● **What you should do**
This exercise requires an exact copy of each line from the one containing "Provide list of" down to the last line below.

● **Data to process**

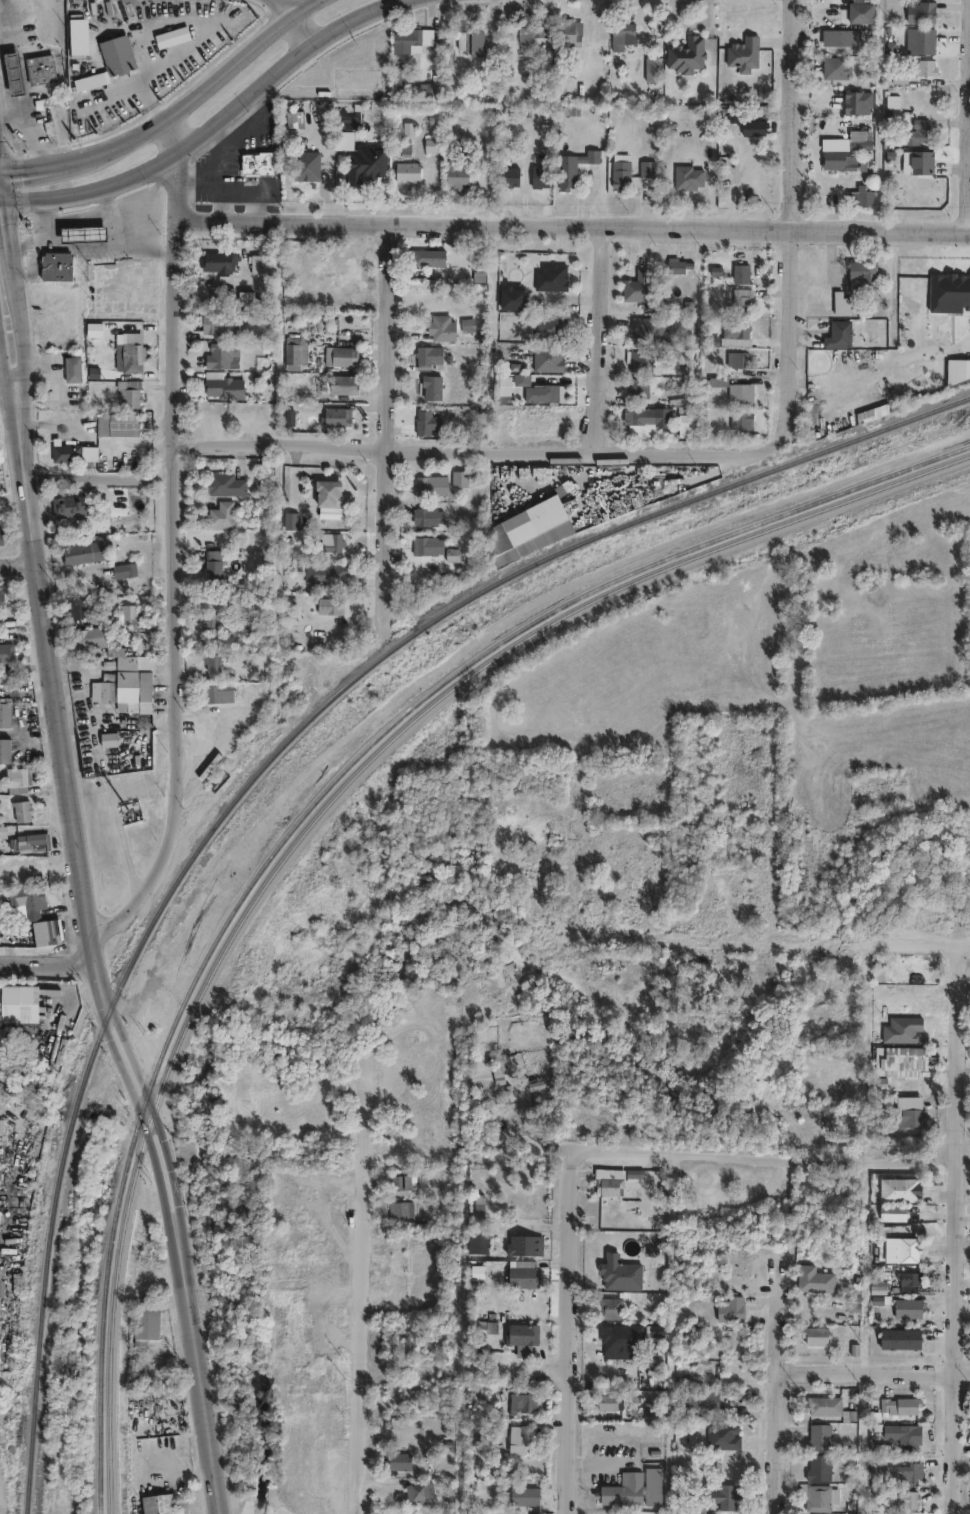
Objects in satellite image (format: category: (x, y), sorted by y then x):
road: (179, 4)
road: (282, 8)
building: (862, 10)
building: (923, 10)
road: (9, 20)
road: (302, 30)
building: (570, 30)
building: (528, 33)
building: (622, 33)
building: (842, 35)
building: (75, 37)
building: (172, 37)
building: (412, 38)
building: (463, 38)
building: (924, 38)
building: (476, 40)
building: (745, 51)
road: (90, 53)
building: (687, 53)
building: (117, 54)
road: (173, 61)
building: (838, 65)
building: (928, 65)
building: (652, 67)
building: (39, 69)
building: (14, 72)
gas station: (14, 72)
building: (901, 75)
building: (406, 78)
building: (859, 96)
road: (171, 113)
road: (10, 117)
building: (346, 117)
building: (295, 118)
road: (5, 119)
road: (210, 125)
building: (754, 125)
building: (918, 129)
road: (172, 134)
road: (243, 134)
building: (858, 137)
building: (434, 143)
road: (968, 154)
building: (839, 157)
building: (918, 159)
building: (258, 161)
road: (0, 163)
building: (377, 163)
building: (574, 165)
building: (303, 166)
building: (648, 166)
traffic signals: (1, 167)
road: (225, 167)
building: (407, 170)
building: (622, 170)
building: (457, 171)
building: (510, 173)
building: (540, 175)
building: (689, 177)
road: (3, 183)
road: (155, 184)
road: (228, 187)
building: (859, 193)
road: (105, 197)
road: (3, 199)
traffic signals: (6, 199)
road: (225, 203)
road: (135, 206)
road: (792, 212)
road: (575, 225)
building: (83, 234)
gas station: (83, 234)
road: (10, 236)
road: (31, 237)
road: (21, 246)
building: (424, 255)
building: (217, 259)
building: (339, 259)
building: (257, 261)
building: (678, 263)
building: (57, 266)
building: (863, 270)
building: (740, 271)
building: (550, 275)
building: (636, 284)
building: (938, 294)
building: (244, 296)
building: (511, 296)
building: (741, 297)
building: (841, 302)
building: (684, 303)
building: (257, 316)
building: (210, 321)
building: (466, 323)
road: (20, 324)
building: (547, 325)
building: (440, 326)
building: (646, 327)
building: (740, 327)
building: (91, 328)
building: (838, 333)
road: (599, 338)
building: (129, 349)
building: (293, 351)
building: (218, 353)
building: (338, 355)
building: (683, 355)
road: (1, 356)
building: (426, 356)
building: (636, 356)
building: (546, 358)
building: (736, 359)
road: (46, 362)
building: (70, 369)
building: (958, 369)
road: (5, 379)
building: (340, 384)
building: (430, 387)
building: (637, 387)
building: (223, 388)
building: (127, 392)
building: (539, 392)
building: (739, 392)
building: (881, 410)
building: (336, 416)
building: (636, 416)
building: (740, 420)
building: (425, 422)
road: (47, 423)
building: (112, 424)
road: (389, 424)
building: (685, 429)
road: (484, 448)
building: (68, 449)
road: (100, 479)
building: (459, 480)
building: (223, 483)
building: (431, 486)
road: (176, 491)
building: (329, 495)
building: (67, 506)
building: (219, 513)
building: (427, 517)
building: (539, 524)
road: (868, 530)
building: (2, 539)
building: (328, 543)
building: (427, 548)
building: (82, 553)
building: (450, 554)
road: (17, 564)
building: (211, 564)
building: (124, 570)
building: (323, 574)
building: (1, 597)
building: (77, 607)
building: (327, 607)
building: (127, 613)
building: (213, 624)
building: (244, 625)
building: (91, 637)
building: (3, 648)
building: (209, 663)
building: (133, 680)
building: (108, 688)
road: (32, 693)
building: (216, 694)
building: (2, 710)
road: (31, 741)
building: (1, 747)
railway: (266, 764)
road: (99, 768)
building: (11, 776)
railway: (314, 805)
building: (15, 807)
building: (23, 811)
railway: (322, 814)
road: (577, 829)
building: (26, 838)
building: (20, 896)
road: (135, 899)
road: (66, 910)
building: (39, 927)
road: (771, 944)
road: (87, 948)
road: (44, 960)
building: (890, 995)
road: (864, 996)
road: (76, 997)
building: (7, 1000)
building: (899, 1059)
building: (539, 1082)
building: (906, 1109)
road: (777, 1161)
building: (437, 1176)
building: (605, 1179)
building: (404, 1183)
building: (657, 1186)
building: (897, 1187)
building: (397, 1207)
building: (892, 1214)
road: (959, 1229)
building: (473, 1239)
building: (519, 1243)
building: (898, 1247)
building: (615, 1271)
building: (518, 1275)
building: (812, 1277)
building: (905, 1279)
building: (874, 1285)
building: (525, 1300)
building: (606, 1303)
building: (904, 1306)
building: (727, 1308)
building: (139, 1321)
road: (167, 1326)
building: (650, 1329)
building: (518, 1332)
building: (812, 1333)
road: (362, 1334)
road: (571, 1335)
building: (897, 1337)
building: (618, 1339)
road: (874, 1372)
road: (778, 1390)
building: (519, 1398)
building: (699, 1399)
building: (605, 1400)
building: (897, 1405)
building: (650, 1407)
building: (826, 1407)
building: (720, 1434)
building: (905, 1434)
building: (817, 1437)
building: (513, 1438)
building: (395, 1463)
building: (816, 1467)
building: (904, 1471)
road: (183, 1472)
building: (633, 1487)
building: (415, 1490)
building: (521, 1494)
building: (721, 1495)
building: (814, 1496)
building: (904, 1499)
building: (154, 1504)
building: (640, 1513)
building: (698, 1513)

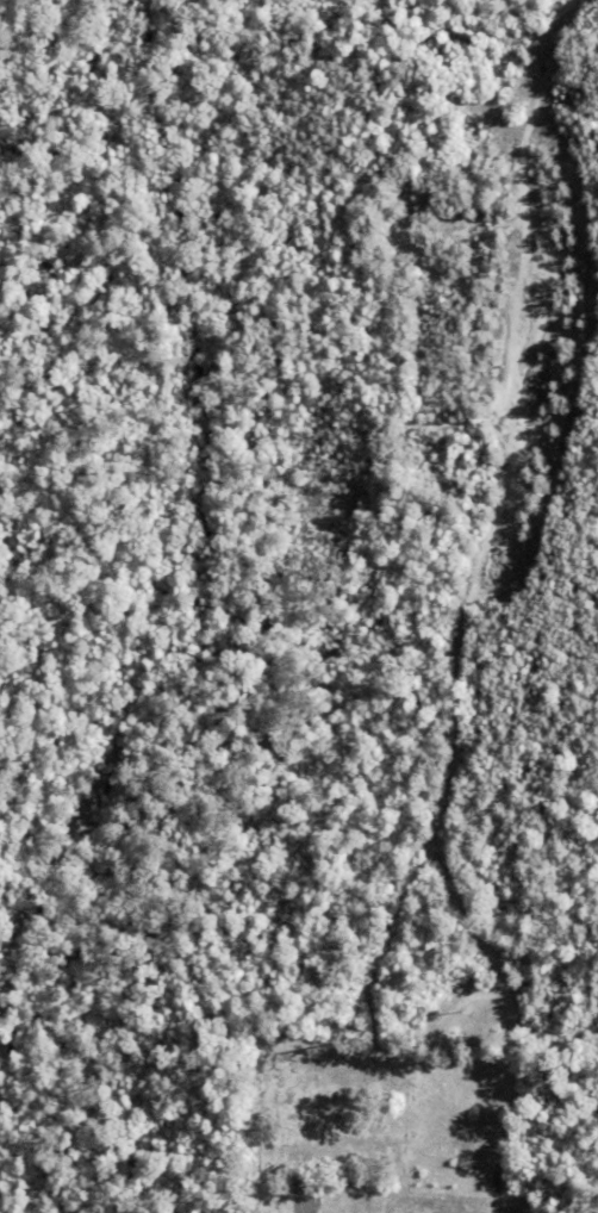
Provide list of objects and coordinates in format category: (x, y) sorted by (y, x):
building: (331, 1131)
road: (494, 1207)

● **Written solution**
Provide list of objects and coordinates in format category: (x, y) sorted by (y, x):
building: (331, 1131)
road: (494, 1207)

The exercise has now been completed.